**SET TASK**
Tally the lines of the data below that contain the string "kern", with case taken into account. Report only the number.

**INFORMATION SHOWN**
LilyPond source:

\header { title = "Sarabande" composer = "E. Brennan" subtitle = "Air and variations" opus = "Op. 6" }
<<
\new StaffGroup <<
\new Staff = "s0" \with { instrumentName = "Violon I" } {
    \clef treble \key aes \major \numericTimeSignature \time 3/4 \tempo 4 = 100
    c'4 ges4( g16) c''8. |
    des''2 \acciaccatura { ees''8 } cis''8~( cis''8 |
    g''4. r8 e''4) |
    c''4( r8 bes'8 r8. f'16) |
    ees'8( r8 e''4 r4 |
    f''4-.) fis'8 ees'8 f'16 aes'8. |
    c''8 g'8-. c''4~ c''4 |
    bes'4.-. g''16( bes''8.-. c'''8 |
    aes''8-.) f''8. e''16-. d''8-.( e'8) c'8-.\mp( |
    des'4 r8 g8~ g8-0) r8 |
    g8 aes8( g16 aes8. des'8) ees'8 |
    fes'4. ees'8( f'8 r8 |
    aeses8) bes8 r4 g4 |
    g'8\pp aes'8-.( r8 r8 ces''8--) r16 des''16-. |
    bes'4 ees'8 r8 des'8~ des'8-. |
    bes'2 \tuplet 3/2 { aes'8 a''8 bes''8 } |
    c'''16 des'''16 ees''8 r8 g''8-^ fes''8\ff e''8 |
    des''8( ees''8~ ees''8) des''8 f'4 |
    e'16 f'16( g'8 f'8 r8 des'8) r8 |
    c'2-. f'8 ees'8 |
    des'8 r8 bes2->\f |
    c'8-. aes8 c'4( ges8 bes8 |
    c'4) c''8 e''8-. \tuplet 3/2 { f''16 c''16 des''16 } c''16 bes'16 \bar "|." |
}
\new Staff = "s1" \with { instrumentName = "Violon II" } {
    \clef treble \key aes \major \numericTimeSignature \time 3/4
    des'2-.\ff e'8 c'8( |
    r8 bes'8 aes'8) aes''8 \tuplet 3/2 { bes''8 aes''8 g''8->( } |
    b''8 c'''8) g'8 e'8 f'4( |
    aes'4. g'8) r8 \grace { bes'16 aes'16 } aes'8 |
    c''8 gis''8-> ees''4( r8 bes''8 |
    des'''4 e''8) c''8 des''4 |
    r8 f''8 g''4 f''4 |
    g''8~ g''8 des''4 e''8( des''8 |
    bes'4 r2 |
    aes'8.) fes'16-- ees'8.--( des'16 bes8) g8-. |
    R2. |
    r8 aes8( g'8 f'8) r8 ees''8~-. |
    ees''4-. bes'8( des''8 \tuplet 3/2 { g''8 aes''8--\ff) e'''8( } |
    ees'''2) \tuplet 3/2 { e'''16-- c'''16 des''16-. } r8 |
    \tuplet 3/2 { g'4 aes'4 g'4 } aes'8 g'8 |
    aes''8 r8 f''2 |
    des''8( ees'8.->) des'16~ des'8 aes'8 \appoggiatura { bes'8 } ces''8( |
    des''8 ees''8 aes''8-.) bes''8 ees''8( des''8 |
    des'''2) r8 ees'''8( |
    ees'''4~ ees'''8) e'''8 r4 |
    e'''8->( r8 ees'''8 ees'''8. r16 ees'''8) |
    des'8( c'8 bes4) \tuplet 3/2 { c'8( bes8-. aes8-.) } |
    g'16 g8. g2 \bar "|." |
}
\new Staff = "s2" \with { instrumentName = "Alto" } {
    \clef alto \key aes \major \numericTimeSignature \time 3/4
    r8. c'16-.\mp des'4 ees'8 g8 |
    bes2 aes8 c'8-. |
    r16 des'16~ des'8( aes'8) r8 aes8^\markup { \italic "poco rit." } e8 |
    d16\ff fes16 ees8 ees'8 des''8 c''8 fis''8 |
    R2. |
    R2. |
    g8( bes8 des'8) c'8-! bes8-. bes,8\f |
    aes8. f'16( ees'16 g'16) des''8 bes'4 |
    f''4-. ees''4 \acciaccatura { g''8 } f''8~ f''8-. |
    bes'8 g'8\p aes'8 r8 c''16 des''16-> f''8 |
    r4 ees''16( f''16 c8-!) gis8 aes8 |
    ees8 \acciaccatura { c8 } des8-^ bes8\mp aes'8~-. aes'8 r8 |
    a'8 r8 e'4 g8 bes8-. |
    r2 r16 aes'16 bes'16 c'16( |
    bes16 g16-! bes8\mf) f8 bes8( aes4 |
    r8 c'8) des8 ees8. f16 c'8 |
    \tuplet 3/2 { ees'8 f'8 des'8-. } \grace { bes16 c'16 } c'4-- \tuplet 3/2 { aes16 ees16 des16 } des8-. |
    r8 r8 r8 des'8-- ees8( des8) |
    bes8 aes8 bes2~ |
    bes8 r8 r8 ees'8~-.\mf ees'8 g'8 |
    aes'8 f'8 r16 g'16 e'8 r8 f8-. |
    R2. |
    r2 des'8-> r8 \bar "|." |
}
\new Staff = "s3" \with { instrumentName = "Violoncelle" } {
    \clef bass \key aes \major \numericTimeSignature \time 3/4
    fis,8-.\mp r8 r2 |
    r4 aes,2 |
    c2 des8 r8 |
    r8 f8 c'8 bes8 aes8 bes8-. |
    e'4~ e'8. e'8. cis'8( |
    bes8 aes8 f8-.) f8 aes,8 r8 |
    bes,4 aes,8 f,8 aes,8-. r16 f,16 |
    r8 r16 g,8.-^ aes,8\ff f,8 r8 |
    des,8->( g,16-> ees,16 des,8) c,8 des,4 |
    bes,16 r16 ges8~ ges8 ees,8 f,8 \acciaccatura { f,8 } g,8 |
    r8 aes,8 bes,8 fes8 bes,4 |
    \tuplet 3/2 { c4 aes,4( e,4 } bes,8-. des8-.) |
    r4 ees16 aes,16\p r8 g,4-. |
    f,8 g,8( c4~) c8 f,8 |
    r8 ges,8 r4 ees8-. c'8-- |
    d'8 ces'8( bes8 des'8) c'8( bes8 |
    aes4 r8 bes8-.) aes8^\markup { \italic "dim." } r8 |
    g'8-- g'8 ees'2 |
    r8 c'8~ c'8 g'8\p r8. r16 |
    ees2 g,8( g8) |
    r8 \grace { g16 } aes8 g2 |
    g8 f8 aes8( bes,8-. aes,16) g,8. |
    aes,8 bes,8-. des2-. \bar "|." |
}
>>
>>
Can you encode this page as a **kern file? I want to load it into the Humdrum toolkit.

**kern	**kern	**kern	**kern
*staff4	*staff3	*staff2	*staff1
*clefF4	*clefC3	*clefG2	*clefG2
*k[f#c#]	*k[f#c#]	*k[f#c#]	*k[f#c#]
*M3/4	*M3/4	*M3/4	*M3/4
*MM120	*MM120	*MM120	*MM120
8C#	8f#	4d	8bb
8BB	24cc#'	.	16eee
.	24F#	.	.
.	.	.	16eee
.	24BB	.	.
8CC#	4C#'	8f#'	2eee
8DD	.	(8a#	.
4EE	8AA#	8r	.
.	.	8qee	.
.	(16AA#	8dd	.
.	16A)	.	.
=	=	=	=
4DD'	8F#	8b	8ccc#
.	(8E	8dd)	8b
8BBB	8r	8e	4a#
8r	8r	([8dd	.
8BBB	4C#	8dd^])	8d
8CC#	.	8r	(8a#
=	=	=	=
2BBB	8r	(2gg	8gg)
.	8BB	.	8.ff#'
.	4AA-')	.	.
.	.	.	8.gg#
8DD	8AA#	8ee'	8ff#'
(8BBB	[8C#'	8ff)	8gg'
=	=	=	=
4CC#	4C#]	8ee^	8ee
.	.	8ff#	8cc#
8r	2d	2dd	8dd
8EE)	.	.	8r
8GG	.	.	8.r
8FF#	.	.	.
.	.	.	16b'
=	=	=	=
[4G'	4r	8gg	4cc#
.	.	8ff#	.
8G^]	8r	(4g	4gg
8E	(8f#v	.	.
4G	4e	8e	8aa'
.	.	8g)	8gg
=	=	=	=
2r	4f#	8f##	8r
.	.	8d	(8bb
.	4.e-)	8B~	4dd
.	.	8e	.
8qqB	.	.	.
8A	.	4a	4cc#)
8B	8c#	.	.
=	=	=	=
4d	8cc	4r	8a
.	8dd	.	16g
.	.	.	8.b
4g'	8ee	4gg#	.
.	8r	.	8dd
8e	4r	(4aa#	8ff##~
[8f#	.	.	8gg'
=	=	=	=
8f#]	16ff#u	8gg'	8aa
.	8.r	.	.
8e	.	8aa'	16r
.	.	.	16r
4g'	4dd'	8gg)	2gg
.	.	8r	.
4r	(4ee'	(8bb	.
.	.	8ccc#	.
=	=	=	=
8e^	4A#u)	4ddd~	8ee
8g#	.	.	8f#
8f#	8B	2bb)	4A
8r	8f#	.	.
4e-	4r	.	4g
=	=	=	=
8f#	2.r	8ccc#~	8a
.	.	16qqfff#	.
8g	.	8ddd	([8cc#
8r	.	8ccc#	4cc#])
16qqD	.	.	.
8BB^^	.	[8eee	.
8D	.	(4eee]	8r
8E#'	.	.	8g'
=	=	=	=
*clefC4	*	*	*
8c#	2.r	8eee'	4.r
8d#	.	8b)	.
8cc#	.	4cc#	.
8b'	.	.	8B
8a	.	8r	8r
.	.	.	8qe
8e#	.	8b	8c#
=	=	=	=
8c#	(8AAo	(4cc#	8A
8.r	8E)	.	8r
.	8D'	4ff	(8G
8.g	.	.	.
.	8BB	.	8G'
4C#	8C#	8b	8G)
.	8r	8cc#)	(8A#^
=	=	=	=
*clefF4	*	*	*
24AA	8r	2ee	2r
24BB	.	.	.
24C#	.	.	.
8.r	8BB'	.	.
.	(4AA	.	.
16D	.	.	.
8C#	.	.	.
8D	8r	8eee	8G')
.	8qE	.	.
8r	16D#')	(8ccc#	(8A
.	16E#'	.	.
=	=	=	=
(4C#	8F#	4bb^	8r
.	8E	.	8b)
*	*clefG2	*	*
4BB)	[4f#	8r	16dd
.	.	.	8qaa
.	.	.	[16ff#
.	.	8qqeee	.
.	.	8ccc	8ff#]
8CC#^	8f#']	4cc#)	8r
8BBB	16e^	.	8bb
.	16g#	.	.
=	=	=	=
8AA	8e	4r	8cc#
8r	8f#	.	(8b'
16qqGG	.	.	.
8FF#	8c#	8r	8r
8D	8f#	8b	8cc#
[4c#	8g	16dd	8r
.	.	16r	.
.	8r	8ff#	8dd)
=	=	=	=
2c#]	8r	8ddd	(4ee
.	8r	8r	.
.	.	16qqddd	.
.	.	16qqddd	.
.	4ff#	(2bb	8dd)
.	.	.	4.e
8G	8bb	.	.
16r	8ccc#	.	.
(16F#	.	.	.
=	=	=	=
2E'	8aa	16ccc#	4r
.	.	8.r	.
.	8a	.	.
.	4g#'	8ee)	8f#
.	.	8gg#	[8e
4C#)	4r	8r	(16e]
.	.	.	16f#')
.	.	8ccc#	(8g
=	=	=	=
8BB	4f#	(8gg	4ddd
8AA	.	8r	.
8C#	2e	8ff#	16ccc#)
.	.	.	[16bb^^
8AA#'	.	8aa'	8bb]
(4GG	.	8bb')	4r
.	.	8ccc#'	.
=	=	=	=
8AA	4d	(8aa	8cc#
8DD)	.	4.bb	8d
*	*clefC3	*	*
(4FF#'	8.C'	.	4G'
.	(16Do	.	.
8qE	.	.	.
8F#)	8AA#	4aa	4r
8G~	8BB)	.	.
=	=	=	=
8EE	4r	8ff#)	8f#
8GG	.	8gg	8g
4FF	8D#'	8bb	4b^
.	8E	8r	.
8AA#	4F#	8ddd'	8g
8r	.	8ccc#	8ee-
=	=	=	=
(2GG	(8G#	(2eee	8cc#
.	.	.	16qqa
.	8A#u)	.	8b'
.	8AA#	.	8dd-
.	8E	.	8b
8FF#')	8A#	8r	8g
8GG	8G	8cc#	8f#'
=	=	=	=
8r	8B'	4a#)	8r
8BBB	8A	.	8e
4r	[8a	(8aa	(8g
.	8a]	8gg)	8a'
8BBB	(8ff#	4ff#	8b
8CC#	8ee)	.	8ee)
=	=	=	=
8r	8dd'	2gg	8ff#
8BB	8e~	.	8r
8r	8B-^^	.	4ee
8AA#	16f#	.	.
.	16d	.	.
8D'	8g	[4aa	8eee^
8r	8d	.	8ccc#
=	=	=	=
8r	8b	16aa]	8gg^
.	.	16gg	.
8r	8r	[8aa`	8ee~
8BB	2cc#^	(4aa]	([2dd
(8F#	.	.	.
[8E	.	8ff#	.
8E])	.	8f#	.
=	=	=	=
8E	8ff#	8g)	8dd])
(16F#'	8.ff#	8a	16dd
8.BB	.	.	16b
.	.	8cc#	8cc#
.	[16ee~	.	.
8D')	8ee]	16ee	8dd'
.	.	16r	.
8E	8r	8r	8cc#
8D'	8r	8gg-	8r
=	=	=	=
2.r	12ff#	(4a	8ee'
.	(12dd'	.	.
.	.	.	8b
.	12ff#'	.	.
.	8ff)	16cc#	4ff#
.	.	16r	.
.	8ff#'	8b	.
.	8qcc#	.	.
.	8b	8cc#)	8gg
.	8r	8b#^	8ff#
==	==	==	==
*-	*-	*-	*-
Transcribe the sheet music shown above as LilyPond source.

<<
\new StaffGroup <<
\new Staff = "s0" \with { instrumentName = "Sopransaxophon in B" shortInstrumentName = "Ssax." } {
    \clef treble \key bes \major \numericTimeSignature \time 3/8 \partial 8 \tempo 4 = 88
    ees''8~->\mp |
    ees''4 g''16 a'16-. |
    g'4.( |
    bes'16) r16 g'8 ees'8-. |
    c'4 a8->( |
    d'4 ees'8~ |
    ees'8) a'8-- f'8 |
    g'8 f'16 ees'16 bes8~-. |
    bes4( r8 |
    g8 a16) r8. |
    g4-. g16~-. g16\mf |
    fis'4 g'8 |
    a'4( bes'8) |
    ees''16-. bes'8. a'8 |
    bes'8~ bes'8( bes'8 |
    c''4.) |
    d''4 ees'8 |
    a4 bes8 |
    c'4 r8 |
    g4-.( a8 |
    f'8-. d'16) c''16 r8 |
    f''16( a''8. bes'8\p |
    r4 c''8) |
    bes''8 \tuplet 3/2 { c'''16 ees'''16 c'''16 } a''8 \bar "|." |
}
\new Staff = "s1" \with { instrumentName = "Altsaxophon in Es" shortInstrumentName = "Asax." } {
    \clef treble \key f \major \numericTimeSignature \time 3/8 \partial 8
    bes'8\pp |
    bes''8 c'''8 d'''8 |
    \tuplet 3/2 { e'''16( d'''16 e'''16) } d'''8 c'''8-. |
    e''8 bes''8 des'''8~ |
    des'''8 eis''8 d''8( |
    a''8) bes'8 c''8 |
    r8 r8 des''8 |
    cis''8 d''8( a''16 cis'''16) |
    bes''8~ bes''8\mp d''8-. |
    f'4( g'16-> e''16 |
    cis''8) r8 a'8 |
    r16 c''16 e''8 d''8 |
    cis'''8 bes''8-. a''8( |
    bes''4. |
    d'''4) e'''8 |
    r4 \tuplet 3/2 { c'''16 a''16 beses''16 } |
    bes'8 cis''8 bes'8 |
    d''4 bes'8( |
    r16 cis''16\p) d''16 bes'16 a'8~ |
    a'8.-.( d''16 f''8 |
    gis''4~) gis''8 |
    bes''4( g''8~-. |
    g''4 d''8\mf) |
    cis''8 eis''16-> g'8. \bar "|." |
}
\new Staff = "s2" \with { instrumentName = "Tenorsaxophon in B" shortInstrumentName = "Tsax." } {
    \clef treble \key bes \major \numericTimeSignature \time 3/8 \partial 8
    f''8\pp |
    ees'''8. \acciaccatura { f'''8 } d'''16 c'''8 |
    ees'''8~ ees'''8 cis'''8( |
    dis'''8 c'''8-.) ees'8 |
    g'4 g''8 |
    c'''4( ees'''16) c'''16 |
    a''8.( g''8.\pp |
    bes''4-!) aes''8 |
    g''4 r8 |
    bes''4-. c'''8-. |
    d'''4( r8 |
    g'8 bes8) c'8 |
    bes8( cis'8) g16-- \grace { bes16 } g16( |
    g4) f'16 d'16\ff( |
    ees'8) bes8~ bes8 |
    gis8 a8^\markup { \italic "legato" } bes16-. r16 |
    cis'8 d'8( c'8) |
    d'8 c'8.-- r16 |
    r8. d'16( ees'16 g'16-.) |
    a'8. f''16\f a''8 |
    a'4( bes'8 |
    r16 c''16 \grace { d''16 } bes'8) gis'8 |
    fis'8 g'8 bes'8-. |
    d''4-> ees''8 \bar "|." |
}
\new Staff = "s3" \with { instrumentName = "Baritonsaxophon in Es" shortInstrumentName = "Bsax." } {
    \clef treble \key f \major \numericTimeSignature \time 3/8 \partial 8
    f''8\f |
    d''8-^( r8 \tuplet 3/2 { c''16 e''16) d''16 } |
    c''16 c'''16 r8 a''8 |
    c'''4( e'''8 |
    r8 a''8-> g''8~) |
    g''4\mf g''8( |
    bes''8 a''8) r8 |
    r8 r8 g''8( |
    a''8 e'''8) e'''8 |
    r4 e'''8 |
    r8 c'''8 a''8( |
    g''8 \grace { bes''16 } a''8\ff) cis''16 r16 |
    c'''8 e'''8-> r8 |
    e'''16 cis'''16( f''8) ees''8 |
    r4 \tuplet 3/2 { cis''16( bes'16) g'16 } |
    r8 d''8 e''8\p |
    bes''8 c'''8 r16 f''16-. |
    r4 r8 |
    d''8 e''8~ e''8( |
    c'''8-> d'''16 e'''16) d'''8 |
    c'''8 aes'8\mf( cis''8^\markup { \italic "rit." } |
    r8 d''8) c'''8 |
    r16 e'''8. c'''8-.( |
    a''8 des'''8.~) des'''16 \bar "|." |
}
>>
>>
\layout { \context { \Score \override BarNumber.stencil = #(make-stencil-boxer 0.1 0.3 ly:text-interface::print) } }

**EXPECTED ANSWER**
2